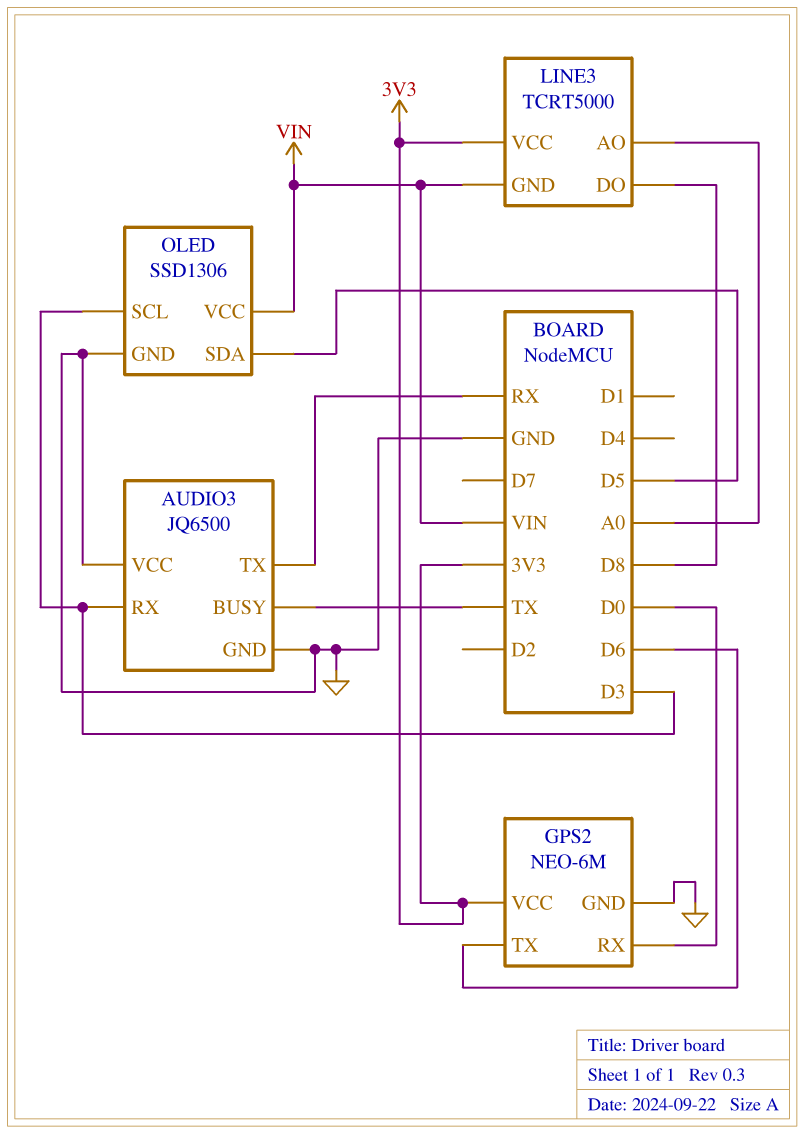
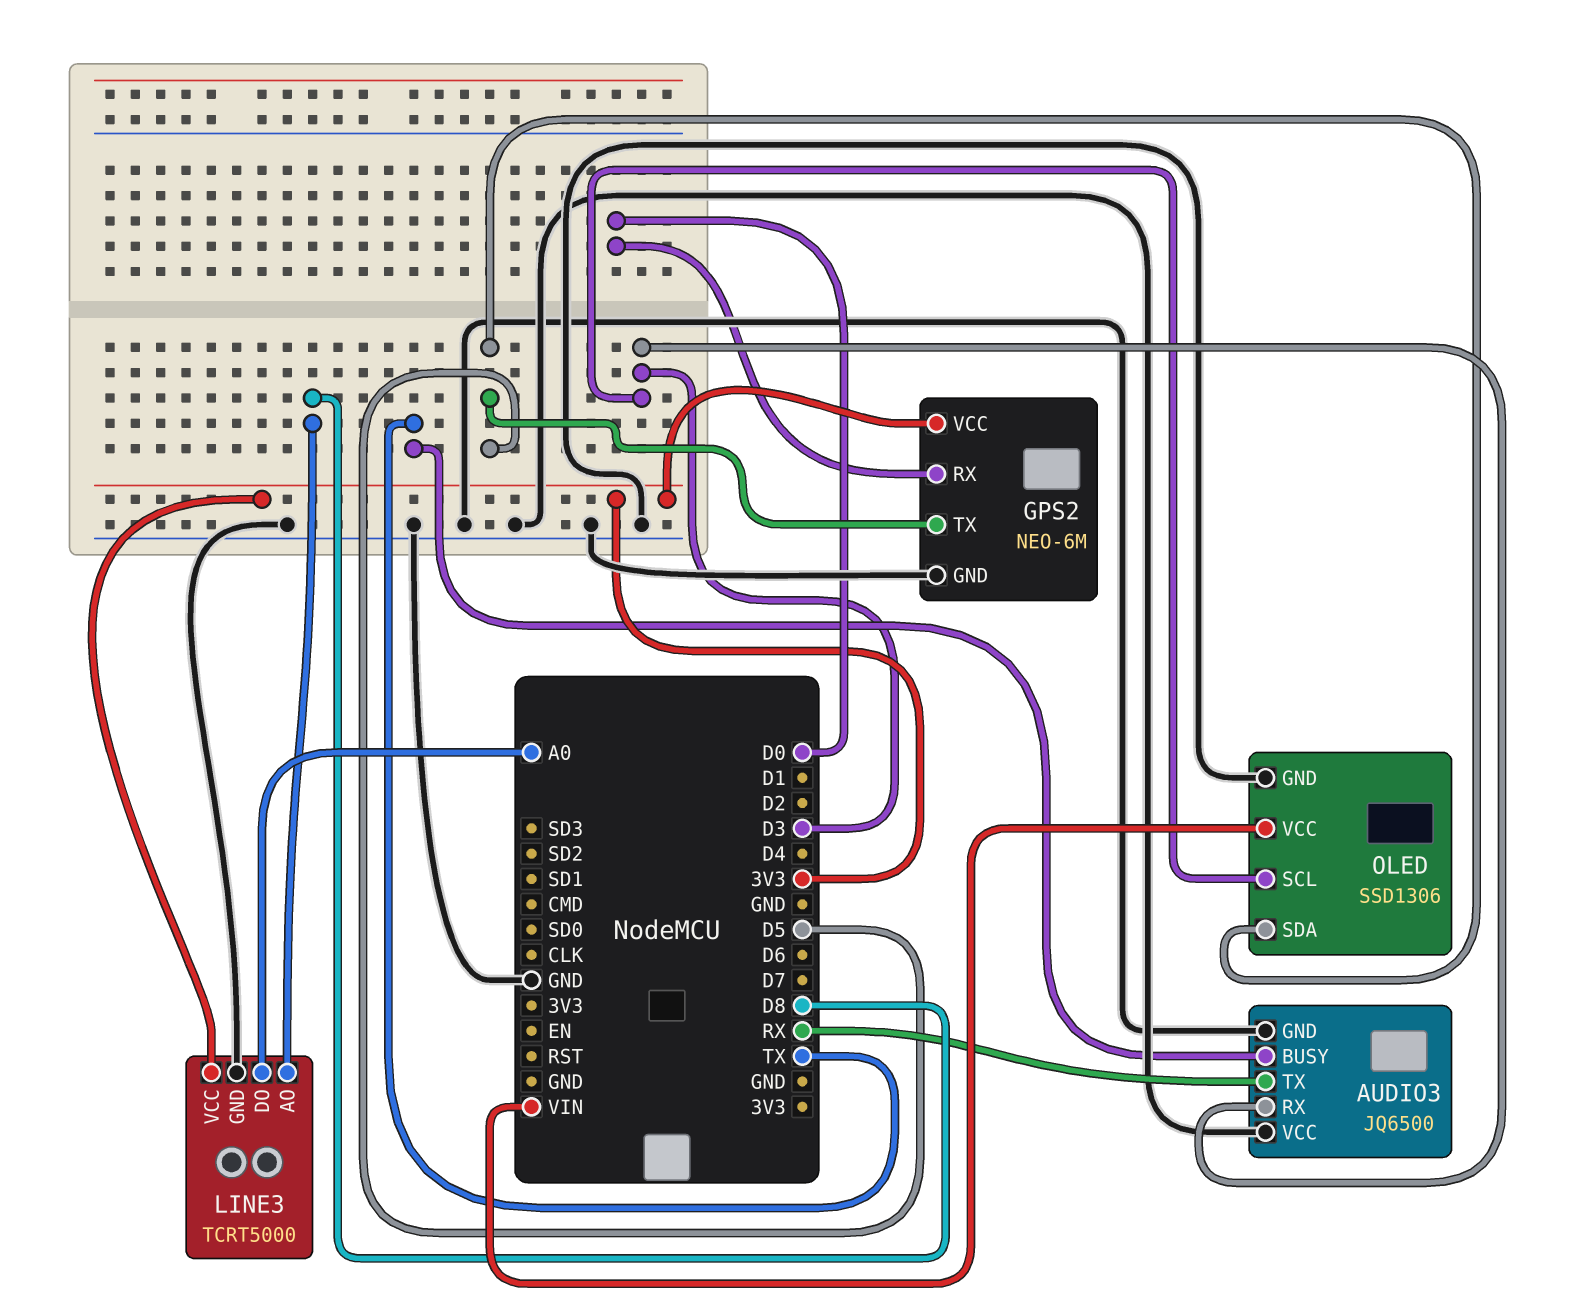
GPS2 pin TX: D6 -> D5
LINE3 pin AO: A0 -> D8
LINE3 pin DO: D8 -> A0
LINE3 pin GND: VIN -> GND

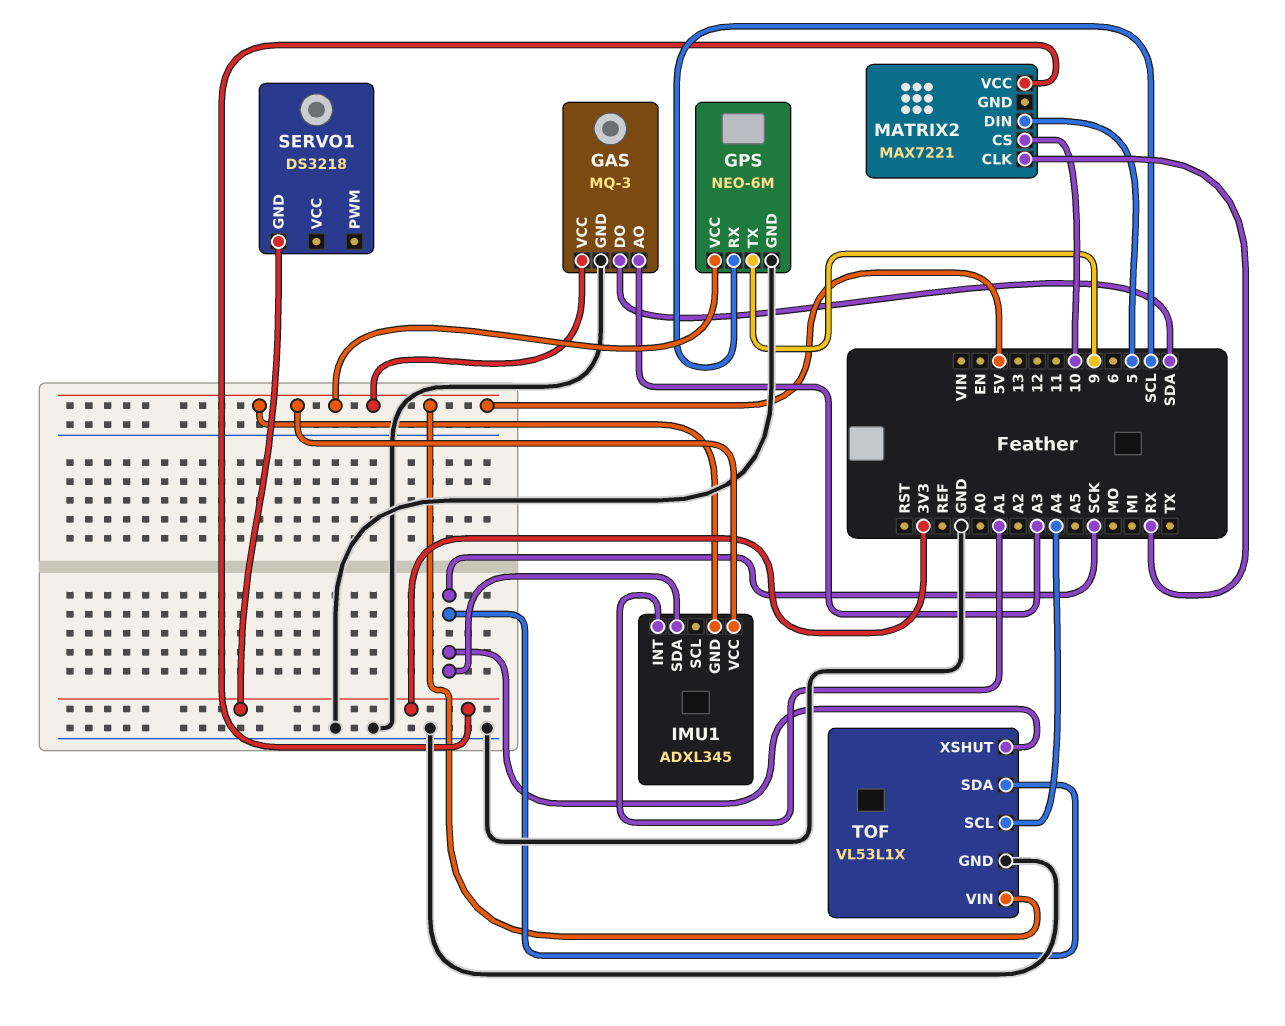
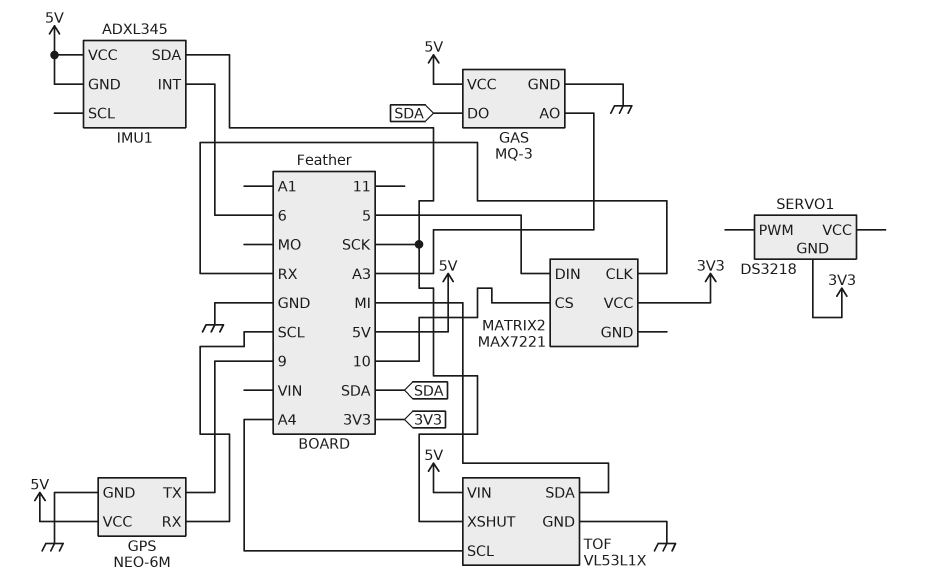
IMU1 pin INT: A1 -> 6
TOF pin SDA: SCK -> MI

^^^^^^^^^^^^^^^^

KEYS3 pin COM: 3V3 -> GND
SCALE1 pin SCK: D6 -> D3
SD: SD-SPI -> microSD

^^^^^^^^^^^^^^^^

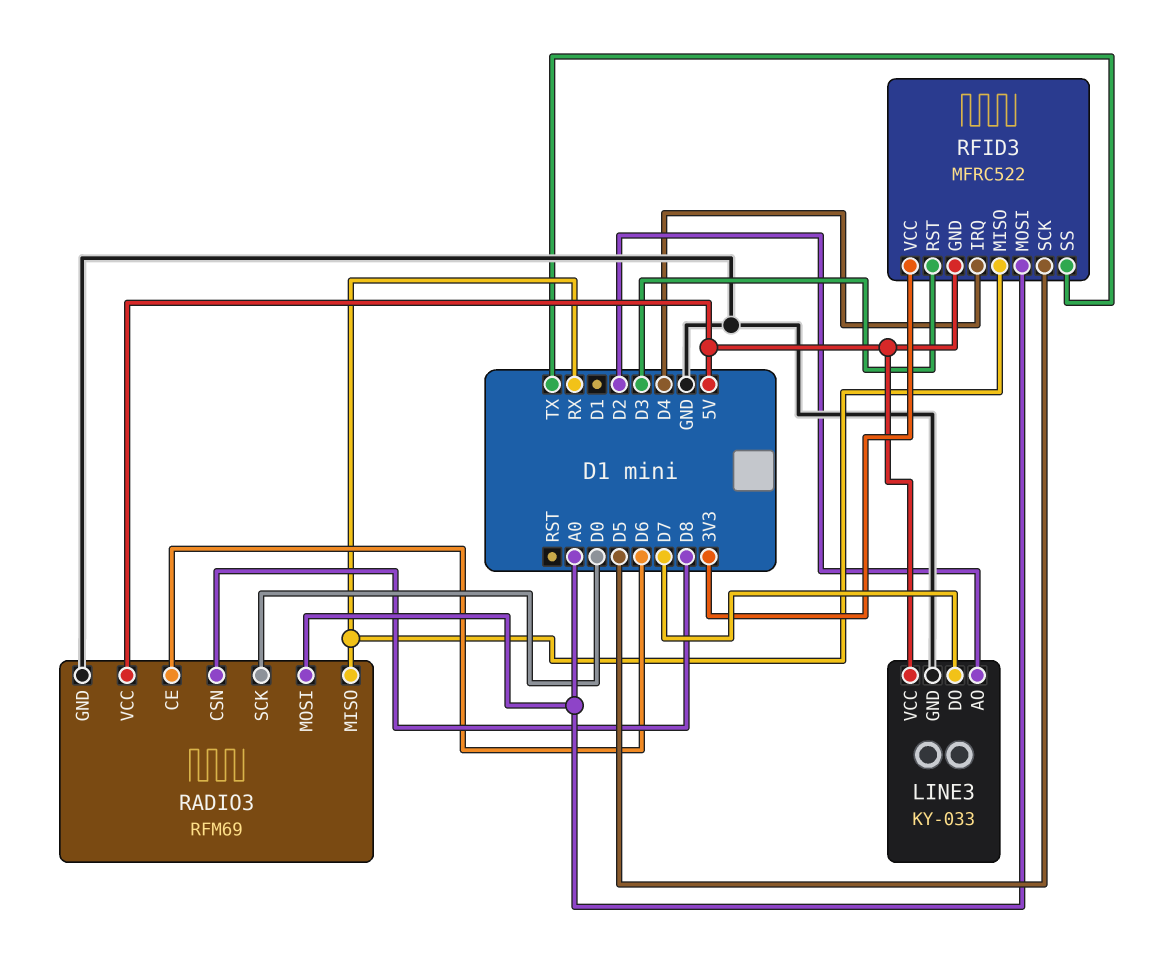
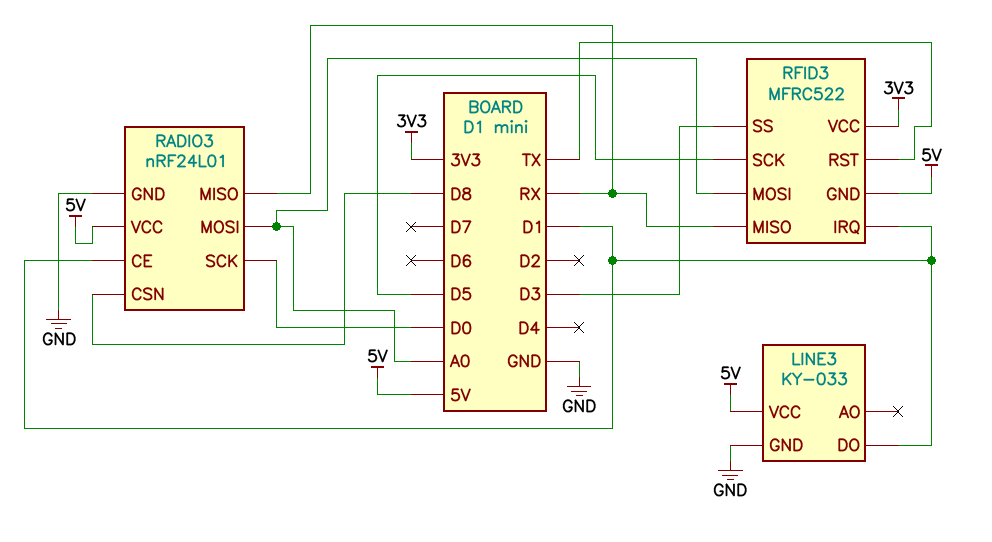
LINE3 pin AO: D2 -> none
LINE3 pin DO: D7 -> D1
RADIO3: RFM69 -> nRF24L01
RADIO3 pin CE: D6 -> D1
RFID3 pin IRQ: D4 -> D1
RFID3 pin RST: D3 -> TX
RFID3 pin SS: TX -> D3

^^^^^^^^^^^^^^^^

TASK BRIEF — Every line above between the one containing "GPS2 pin TX: D6 -> D5" and the one containing "TOF pin SDA: SCK -> MI", those two included, is to be printed exactly. No pictures go into the copy.

SOLUTION BELOW —
GPS2 pin TX: D6 -> D5
LINE3 pin AO: A0 -> D8
LINE3 pin DO: D8 -> A0
LINE3 pin GND: VIN -> GND

IMU1 pin INT: A1 -> 6
TOF pin SDA: SCK -> MI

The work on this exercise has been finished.